- [What this task involves]
Return the data exactly, but only from the line containing "orange cheese: 4 -> 5" through its last line.

- [Data extract]
####

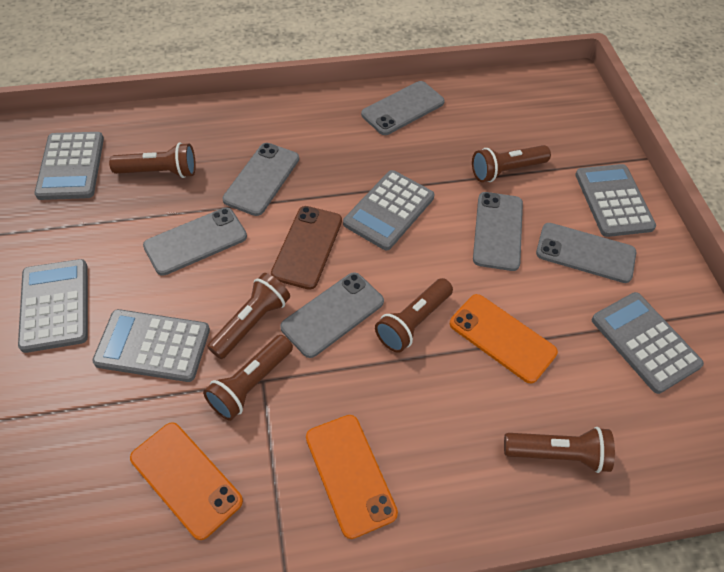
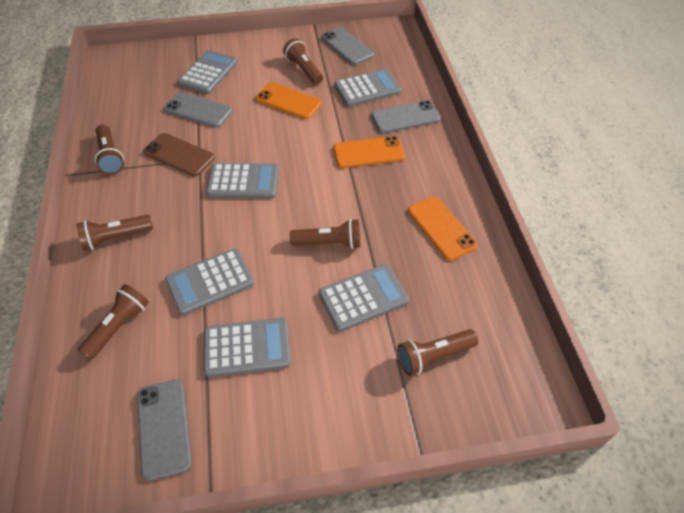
grey phone: 6 -> 4

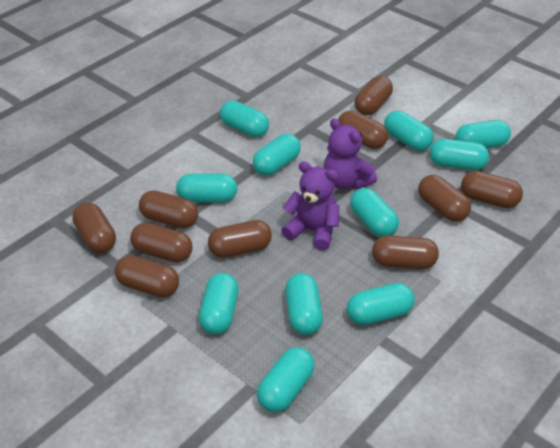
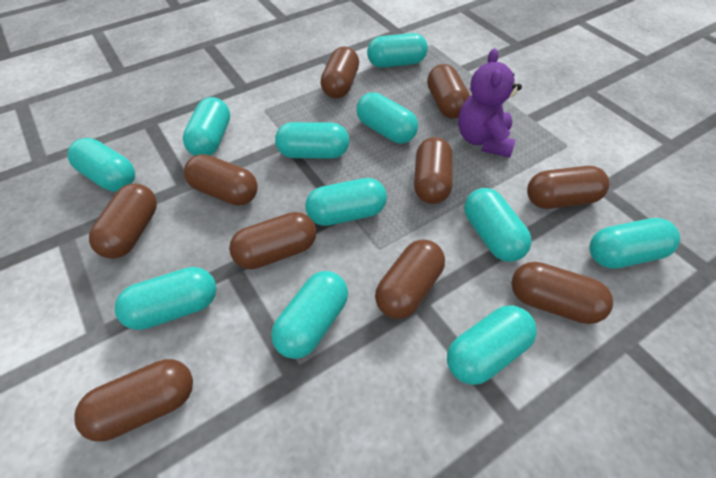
purple teddy bear: 2 -> 1

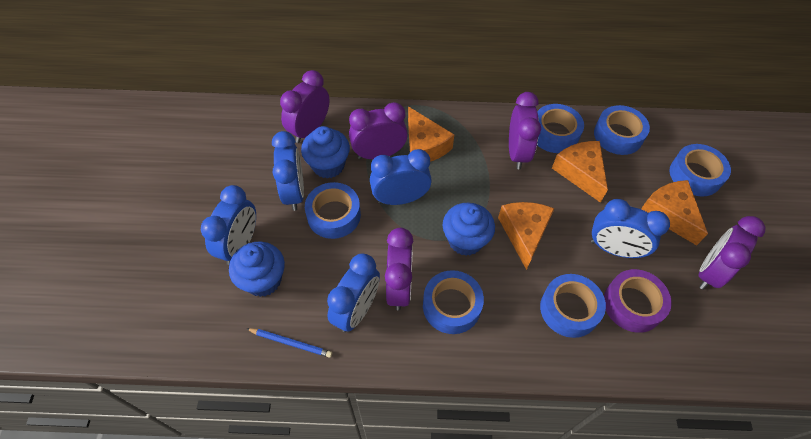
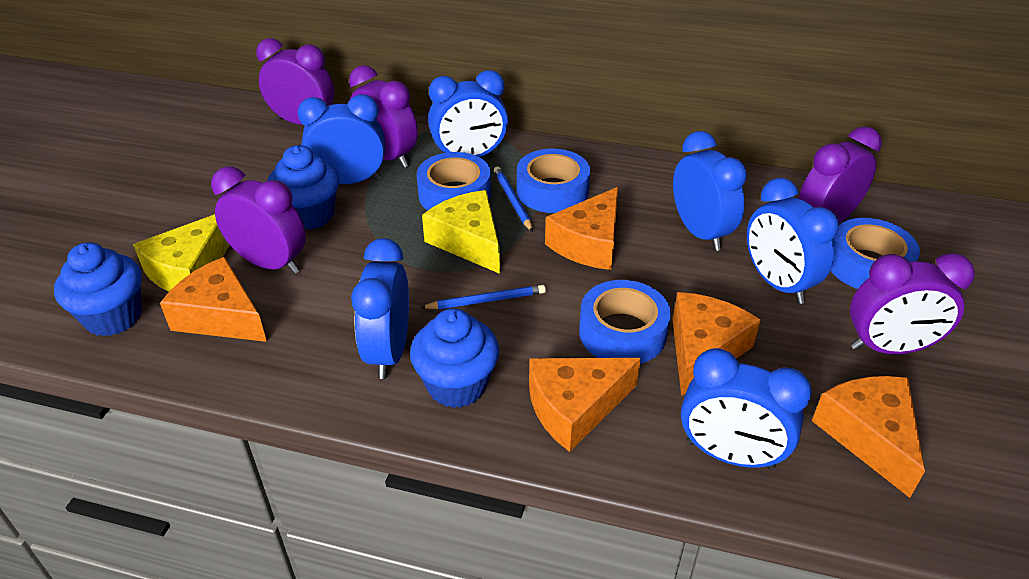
blue clock: 5 -> 6
blue pencil: 1 -> 2
blue tape: 6 -> 4
orange cheese: 4 -> 5
purple tape: 1 -> 0
yellow cheese: 0 -> 2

####

- [Your solution]
orange cheese: 4 -> 5
purple tape: 1 -> 0
yellow cheese: 0 -> 2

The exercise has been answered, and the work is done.